**Your assignment:** Note how many lines in the entries below contain the string "plus", and answer with that number and no other text.

**Supplied material:**
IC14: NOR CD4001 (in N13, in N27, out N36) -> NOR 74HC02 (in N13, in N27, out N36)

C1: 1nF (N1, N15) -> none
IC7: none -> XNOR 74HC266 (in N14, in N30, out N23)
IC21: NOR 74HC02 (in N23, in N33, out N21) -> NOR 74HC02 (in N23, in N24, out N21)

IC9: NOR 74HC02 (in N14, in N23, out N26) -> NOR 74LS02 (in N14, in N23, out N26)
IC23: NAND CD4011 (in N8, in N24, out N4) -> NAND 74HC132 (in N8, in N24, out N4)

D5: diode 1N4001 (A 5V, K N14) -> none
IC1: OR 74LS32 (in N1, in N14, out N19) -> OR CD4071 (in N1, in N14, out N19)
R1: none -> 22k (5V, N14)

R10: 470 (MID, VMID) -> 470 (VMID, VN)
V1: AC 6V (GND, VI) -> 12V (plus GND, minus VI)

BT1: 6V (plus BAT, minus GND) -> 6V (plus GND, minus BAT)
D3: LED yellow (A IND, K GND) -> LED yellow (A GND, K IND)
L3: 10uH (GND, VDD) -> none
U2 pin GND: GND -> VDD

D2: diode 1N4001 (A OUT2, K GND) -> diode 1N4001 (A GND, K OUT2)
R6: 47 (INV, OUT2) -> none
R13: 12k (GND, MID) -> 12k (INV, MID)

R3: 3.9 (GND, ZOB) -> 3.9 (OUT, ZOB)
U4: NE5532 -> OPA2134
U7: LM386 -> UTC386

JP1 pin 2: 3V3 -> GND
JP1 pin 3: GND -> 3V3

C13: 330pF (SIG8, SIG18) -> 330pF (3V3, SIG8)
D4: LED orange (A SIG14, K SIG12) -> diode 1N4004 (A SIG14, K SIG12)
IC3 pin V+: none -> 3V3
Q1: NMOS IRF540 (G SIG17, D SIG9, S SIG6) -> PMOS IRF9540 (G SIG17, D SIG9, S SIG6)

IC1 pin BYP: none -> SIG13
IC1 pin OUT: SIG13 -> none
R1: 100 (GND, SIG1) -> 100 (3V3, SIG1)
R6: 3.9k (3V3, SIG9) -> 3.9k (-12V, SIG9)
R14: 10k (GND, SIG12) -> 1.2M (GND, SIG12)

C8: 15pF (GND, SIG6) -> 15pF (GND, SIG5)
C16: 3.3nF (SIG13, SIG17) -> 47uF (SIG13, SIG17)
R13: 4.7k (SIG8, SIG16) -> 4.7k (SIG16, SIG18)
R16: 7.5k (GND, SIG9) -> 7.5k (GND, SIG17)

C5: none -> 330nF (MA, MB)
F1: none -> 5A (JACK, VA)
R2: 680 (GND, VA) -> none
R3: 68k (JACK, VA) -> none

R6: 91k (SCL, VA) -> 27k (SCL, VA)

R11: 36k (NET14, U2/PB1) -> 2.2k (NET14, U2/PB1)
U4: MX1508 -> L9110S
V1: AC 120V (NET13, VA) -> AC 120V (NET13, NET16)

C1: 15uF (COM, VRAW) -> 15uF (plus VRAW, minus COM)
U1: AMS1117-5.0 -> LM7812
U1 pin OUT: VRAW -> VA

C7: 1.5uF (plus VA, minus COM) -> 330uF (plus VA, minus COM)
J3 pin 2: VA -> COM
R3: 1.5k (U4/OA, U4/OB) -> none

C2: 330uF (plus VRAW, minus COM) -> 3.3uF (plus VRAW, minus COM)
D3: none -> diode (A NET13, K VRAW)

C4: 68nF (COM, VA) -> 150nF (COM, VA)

**Expected output:** 5